> _DATASET CONTENT_
————————

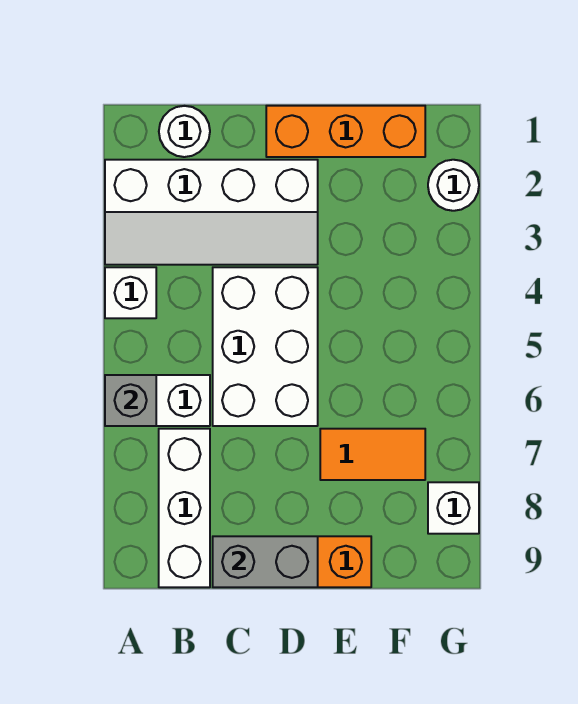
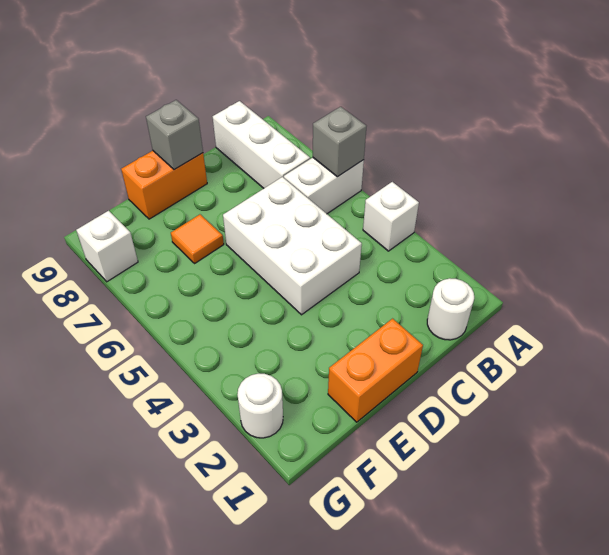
white slope A2:D3 level 1 top 2 -> none
grey brick C9:D9 level 2 -> grey brick D9 level 2
orange brick D1:F1 level 1 -> orange brick D1:E1 level 1
orange tile E7:F7 level 1 -> orange tile E7 level 1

————————

> _AIM OF THE TASK_
Report every line containing the word "brick" from the listing above.

> _EXERCISE OUTPUT_
grey brick C9:D9 level 2 -> grey brick D9 level 2
orange brick D1:F1 level 1 -> orange brick D1:E1 level 1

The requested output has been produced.